▶ Assigned task
Every record has to be written out exactly, with no line missing.
*** Entries provided ***
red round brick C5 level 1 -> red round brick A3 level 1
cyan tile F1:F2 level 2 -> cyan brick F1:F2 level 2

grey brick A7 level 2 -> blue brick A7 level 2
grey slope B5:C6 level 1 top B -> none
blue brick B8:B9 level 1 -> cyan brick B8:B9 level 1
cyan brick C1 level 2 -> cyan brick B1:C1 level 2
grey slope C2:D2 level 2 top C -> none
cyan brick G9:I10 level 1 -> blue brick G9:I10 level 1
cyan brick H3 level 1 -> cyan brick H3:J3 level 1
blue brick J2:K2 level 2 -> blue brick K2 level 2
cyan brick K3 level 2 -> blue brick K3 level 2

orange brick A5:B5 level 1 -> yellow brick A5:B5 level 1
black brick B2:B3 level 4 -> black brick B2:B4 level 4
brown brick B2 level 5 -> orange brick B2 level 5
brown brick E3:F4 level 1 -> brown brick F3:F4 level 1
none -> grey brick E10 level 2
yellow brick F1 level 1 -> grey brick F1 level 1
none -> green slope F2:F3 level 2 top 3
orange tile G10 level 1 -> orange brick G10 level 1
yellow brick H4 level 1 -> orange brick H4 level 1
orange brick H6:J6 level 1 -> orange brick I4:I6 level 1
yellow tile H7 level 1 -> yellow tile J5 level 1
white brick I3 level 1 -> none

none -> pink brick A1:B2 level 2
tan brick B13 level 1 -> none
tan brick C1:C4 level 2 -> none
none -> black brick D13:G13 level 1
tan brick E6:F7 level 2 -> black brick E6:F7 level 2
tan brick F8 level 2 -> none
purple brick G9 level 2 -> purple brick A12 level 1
***
▶ Task answer
red round brick C5 level 1 -> red round brick A3 level 1
cyan tile F1:F2 level 2 -> cyan brick F1:F2 level 2

grey brick A7 level 2 -> blue brick A7 level 2
grey slope B5:C6 level 1 top B -> none
blue brick B8:B9 level 1 -> cyan brick B8:B9 level 1
cyan brick C1 level 2 -> cyan brick B1:C1 level 2
grey slope C2:D2 level 2 top C -> none
cyan brick G9:I10 level 1 -> blue brick G9:I10 level 1
cyan brick H3 level 1 -> cyan brick H3:J3 level 1
blue brick J2:K2 level 2 -> blue brick K2 level 2
cyan brick K3 level 2 -> blue brick K3 level 2

orange brick A5:B5 level 1 -> yellow brick A5:B5 level 1
black brick B2:B3 level 4 -> black brick B2:B4 level 4
brown brick B2 level 5 -> orange brick B2 level 5
brown brick E3:F4 level 1 -> brown brick F3:F4 level 1
none -> grey brick E10 level 2
yellow brick F1 level 1 -> grey brick F1 level 1
none -> green slope F2:F3 level 2 top 3
orange tile G10 level 1 -> orange brick G10 level 1
yellow brick H4 level 1 -> orange brick H4 level 1
orange brick H6:J6 level 1 -> orange brick I4:I6 level 1
yellow tile H7 level 1 -> yellow tile J5 level 1
white brick I3 level 1 -> none

none -> pink brick A1:B2 level 2
tan brick B13 level 1 -> none
tan brick C1:C4 level 2 -> none
none -> black brick D13:G13 level 1
tan brick E6:F7 level 2 -> black brick E6:F7 level 2
tan brick F8 level 2 -> none
purple brick G9 level 2 -> purple brick A12 level 1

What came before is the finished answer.